__Available data__.
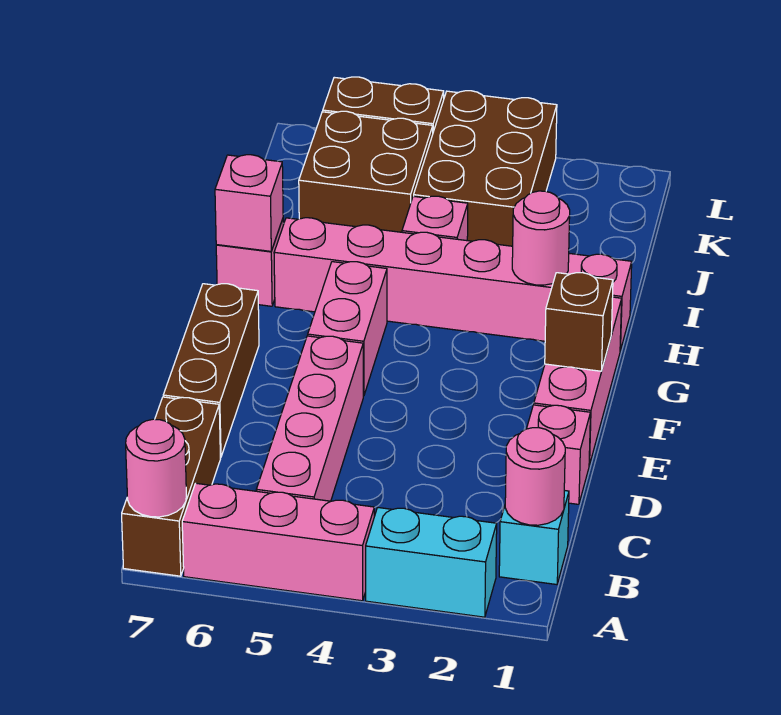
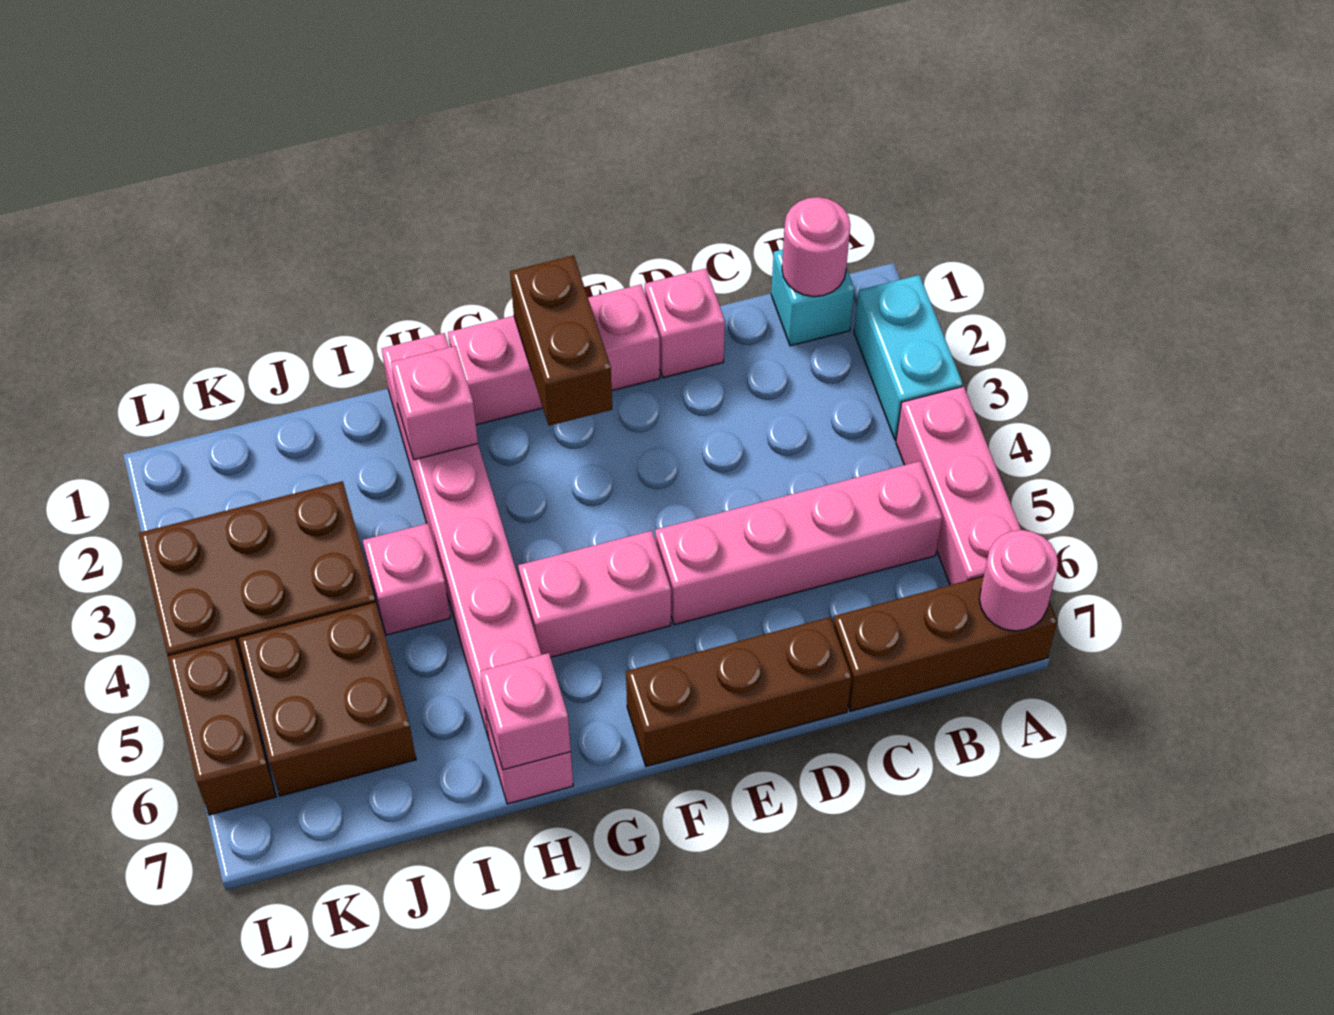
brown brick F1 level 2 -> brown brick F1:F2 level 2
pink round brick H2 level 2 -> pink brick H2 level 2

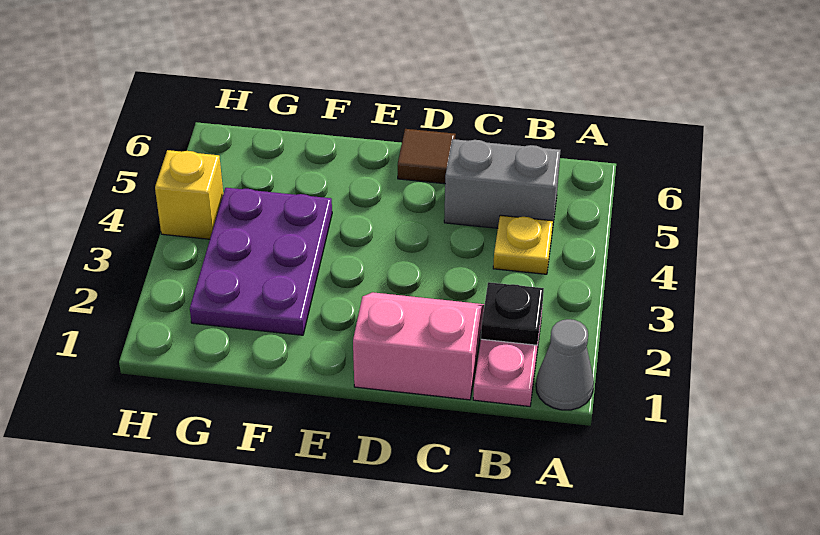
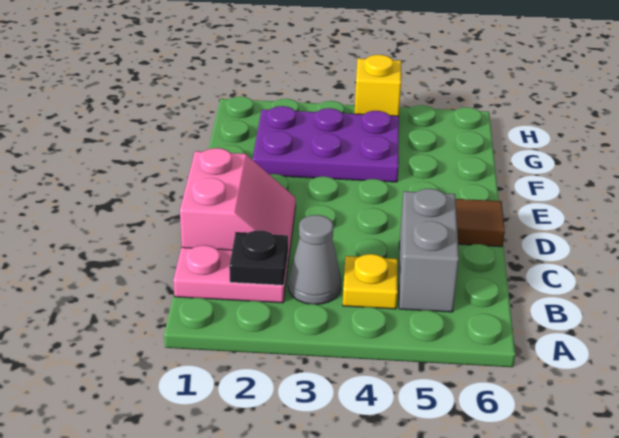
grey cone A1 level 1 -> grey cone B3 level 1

__What this task involves__. Reproduce everything above exactly, images excluded.

__Exercise output__.
brown brick F1 level 2 -> brown brick F1:F2 level 2
pink round brick H2 level 2 -> pink brick H2 level 2

grey cone A1 level 1 -> grey cone B3 level 1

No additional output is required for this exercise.